Records shown Start Marker

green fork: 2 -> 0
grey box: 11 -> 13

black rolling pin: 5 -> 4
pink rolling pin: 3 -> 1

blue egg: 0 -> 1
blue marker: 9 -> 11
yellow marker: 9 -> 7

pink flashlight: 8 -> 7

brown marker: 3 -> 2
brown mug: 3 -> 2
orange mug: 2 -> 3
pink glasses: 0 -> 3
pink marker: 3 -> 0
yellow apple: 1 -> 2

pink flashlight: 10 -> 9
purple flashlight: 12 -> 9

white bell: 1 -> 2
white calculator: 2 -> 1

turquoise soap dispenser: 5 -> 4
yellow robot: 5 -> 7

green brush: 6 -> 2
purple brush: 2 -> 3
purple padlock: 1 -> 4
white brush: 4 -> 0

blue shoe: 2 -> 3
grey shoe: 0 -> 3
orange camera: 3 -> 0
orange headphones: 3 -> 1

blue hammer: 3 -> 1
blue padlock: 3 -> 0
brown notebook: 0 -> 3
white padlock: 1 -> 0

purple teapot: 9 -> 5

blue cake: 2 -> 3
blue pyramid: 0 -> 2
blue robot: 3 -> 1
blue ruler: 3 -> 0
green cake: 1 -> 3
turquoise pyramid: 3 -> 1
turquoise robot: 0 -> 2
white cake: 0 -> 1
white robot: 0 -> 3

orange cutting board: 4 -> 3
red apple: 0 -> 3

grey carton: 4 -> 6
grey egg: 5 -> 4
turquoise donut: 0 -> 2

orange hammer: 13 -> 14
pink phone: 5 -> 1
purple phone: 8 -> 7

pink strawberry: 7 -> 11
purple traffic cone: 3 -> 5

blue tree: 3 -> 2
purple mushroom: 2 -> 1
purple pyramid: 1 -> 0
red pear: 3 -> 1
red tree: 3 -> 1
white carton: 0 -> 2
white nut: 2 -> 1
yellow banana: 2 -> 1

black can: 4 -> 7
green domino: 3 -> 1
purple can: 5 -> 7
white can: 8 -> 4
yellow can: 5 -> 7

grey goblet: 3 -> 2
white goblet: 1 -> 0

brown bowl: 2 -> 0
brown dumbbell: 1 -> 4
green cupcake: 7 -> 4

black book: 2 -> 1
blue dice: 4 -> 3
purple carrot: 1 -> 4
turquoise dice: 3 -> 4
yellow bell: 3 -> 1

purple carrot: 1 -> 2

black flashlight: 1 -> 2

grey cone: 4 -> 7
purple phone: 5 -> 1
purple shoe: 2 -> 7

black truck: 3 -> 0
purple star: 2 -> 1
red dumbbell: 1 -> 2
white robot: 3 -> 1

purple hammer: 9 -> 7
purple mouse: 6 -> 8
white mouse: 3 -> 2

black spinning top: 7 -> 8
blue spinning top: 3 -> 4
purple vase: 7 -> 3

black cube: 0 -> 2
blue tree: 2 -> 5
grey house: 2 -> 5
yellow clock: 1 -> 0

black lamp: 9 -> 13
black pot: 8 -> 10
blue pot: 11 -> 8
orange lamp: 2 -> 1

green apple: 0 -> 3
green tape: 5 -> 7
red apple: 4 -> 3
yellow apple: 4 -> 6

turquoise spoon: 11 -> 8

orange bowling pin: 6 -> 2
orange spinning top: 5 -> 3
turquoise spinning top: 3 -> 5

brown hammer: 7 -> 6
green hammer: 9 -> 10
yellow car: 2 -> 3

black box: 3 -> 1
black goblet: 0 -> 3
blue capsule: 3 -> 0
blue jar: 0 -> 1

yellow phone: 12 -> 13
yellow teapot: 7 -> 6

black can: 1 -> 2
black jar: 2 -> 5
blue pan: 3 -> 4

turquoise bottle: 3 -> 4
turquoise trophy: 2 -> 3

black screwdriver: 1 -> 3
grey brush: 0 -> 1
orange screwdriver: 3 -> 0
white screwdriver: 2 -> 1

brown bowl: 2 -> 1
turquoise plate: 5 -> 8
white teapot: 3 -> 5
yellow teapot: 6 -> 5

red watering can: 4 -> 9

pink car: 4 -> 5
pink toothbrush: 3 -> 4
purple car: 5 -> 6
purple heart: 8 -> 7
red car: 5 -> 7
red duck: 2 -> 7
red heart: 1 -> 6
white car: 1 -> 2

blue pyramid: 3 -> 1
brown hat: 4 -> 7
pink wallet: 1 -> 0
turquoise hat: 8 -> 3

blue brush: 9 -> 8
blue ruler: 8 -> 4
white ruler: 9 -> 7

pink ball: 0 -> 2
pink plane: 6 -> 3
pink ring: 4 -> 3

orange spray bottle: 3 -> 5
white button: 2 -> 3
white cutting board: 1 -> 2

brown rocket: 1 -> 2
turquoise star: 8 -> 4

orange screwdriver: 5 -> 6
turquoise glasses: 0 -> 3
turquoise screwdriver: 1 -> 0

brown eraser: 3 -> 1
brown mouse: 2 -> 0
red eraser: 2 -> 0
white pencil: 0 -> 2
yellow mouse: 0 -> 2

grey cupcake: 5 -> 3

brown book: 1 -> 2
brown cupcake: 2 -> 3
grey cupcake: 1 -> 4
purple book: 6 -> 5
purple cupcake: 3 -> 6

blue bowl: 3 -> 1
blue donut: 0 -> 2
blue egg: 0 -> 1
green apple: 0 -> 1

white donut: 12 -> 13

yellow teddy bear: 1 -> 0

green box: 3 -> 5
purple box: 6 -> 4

Records shown End Marker

* Work task *
The data must be transcribed in full. Every word stays the same.

* Answer box *
green fork: 2 -> 0
grey box: 11 -> 13

black rolling pin: 5 -> 4
pink rolling pin: 3 -> 1

blue egg: 0 -> 1
blue marker: 9 -> 11
yellow marker: 9 -> 7

pink flashlight: 8 -> 7

brown marker: 3 -> 2
brown mug: 3 -> 2
orange mug: 2 -> 3
pink glasses: 0 -> 3
pink marker: 3 -> 0
yellow apple: 1 -> 2

pink flashlight: 10 -> 9
purple flashlight: 12 -> 9

white bell: 1 -> 2
white calculator: 2 -> 1

turquoise soap dispenser: 5 -> 4
yellow robot: 5 -> 7

green brush: 6 -> 2
purple brush: 2 -> 3
purple padlock: 1 -> 4
white brush: 4 -> 0

blue shoe: 2 -> 3
grey shoe: 0 -> 3
orange camera: 3 -> 0
orange headphones: 3 -> 1

blue hammer: 3 -> 1
blue padlock: 3 -> 0
brown notebook: 0 -> 3
white padlock: 1 -> 0

purple teapot: 9 -> 5

blue cake: 2 -> 3
blue pyramid: 0 -> 2
blue robot: 3 -> 1
blue ruler: 3 -> 0
green cake: 1 -> 3
turquoise pyramid: 3 -> 1
turquoise robot: 0 -> 2
white cake: 0 -> 1
white robot: 0 -> 3

orange cutting board: 4 -> 3
red apple: 0 -> 3

grey carton: 4 -> 6
grey egg: 5 -> 4
turquoise donut: 0 -> 2

orange hammer: 13 -> 14
pink phone: 5 -> 1
purple phone: 8 -> 7

pink strawberry: 7 -> 11
purple traffic cone: 3 -> 5

blue tree: 3 -> 2
purple mushroom: 2 -> 1
purple pyramid: 1 -> 0
red pear: 3 -> 1
red tree: 3 -> 1
white carton: 0 -> 2
white nut: 2 -> 1
yellow banana: 2 -> 1

black can: 4 -> 7
green domino: 3 -> 1
purple can: 5 -> 7
white can: 8 -> 4
yellow can: 5 -> 7

grey goblet: 3 -> 2
white goblet: 1 -> 0

brown bowl: 2 -> 0
brown dumbbell: 1 -> 4
green cupcake: 7 -> 4

black book: 2 -> 1
blue dice: 4 -> 3
purple carrot: 1 -> 4
turquoise dice: 3 -> 4
yellow bell: 3 -> 1

purple carrot: 1 -> 2

black flashlight: 1 -> 2

grey cone: 4 -> 7
purple phone: 5 -> 1
purple shoe: 2 -> 7

black truck: 3 -> 0
purple star: 2 -> 1
red dumbbell: 1 -> 2
white robot: 3 -> 1

purple hammer: 9 -> 7
purple mouse: 6 -> 8
white mouse: 3 -> 2

black spinning top: 7 -> 8
blue spinning top: 3 -> 4
purple vase: 7 -> 3

black cube: 0 -> 2
blue tree: 2 -> 5
grey house: 2 -> 5
yellow clock: 1 -> 0

black lamp: 9 -> 13
black pot: 8 -> 10
blue pot: 11 -> 8
orange lamp: 2 -> 1

green apple: 0 -> 3
green tape: 5 -> 7
red apple: 4 -> 3
yellow apple: 4 -> 6

turquoise spoon: 11 -> 8

orange bowling pin: 6 -> 2
orange spinning top: 5 -> 3
turquoise spinning top: 3 -> 5

brown hammer: 7 -> 6
green hammer: 9 -> 10
yellow car: 2 -> 3

black box: 3 -> 1
black goblet: 0 -> 3
blue capsule: 3 -> 0
blue jar: 0 -> 1

yellow phone: 12 -> 13
yellow teapot: 7 -> 6

black can: 1 -> 2
black jar: 2 -> 5
blue pan: 3 -> 4

turquoise bottle: 3 -> 4
turquoise trophy: 2 -> 3

black screwdriver: 1 -> 3
grey brush: 0 -> 1
orange screwdriver: 3 -> 0
white screwdriver: 2 -> 1

brown bowl: 2 -> 1
turquoise plate: 5 -> 8
white teapot: 3 -> 5
yellow teapot: 6 -> 5

red watering can: 4 -> 9

pink car: 4 -> 5
pink toothbrush: 3 -> 4
purple car: 5 -> 6
purple heart: 8 -> 7
red car: 5 -> 7
red duck: 2 -> 7
red heart: 1 -> 6
white car: 1 -> 2

blue pyramid: 3 -> 1
brown hat: 4 -> 7
pink wallet: 1 -> 0
turquoise hat: 8 -> 3

blue brush: 9 -> 8
blue ruler: 8 -> 4
white ruler: 9 -> 7

pink ball: 0 -> 2
pink plane: 6 -> 3
pink ring: 4 -> 3

orange spray bottle: 3 -> 5
white button: 2 -> 3
white cutting board: 1 -> 2

brown rocket: 1 -> 2
turquoise star: 8 -> 4

orange screwdriver: 5 -> 6
turquoise glasses: 0 -> 3
turquoise screwdriver: 1 -> 0

brown eraser: 3 -> 1
brown mouse: 2 -> 0
red eraser: 2 -> 0
white pencil: 0 -> 2
yellow mouse: 0 -> 2

grey cupcake: 5 -> 3

brown book: 1 -> 2
brown cupcake: 2 -> 3
grey cupcake: 1 -> 4
purple book: 6 -> 5
purple cupcake: 3 -> 6

blue bowl: 3 -> 1
blue donut: 0 -> 2
blue egg: 0 -> 1
green apple: 0 -> 1

white donut: 12 -> 13

yellow teddy bear: 1 -> 0

green box: 3 -> 5
purple box: 6 -> 4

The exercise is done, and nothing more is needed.